WHAT THE EXERCISE ASKS: Among the lines below, restate word for word only those from the line with "(163, 392) = (431, 466): orange" through the line with "(227, 354) = (363, 380): yellow", with both end lines kept.

STORED DATA:
┌──

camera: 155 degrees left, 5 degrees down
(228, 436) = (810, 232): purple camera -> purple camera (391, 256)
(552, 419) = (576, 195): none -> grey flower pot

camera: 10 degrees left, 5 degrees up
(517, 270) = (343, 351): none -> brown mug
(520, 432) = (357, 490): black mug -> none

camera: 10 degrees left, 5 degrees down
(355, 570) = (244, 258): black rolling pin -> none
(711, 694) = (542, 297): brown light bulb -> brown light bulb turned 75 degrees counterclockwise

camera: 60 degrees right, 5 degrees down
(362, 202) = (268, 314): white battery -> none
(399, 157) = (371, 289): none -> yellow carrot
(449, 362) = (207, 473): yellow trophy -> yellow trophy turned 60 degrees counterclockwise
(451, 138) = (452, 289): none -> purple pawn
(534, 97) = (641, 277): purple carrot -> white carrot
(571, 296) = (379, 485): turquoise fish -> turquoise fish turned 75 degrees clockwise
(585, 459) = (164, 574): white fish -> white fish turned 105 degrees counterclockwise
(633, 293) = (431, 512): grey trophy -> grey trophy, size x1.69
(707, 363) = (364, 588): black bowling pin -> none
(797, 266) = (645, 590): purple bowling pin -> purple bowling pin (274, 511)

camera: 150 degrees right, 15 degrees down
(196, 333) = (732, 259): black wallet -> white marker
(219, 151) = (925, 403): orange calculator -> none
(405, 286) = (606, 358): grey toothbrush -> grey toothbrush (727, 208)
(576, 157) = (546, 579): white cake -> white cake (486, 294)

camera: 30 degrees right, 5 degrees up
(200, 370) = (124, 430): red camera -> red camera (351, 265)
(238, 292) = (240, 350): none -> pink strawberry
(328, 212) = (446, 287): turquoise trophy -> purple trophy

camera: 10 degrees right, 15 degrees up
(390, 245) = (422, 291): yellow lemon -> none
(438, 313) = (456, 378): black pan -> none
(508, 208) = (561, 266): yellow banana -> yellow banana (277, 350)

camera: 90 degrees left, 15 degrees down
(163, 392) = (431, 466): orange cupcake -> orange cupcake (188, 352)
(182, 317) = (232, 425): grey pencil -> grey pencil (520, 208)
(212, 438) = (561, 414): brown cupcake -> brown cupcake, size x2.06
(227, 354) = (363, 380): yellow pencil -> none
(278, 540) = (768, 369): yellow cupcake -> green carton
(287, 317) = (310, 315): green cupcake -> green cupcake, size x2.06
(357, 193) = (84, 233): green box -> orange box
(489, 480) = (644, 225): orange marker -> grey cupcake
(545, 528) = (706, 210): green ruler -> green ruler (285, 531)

└──

SOLUTION BELOW:
(163, 392) = (431, 466): orange cupcake -> orange cupcake (188, 352)
(182, 317) = (232, 425): grey pencil -> grey pencil (520, 208)
(212, 438) = (561, 414): brown cupcake -> brown cupcake, size x2.06
(227, 354) = (363, 380): yellow pencil -> none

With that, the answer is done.